START Data in this exercise
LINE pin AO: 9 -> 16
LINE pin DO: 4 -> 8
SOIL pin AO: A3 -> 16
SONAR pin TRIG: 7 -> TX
END Data in this exercise
START Data in this exercise
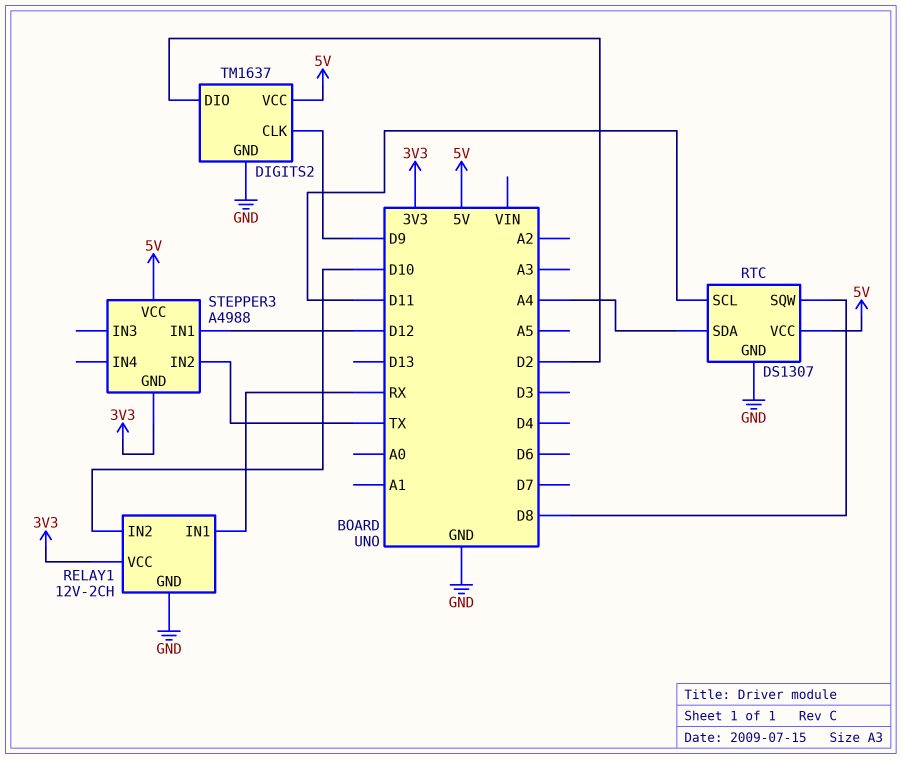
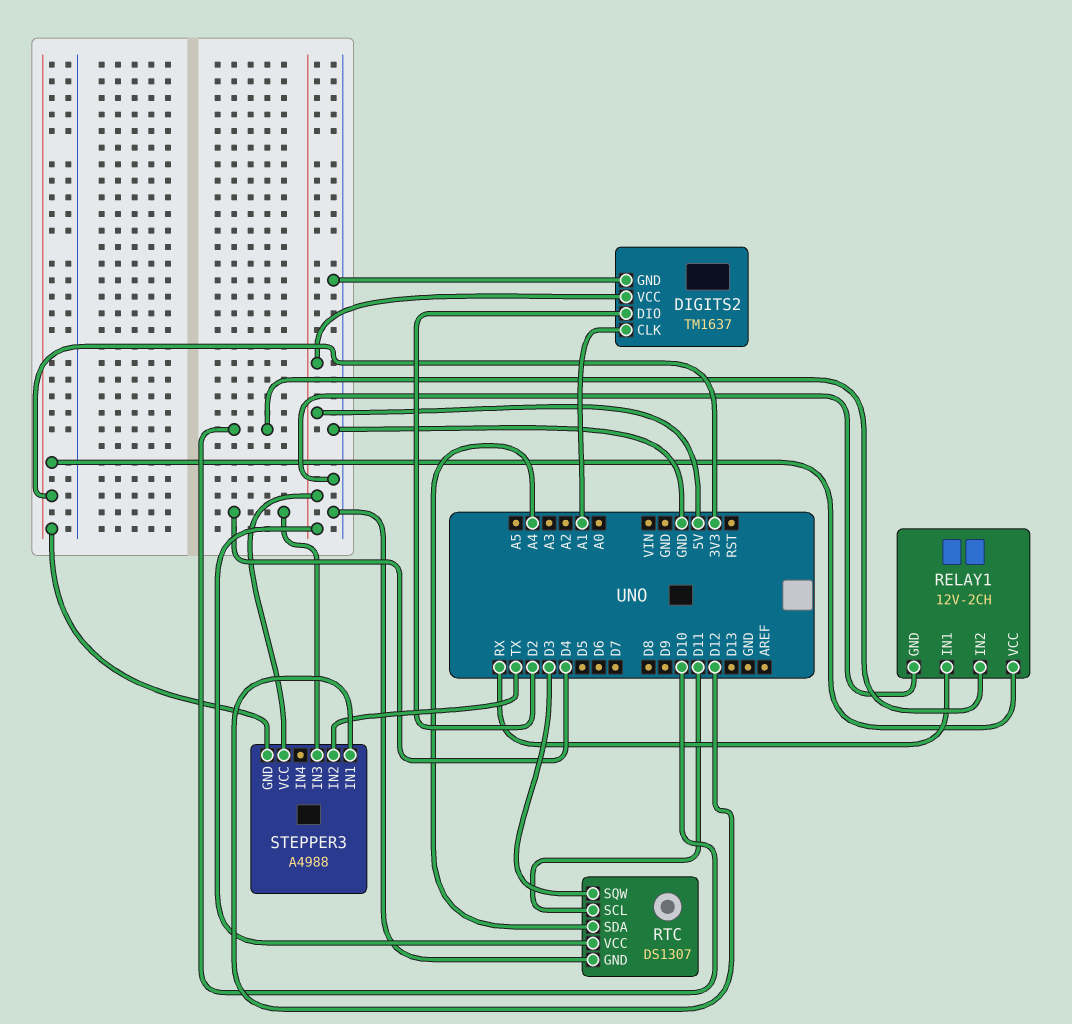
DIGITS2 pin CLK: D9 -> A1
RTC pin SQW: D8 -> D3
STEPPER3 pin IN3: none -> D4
END Data in this exercise
START Data in this exercise
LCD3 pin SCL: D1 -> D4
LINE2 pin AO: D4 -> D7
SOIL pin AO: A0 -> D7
END Data in this exercise
Above this instruction are the records; retype exactly the lines from the one containing "LINE pin AO: 9 -> 16" up to and including the one containing "SONAR pin TRIG: 7 -> TX".

Problem solution:
LINE pin AO: 9 -> 16
LINE pin DO: 4 -> 8
SOIL pin AO: A3 -> 16
SONAR pin TRIG: 7 -> TX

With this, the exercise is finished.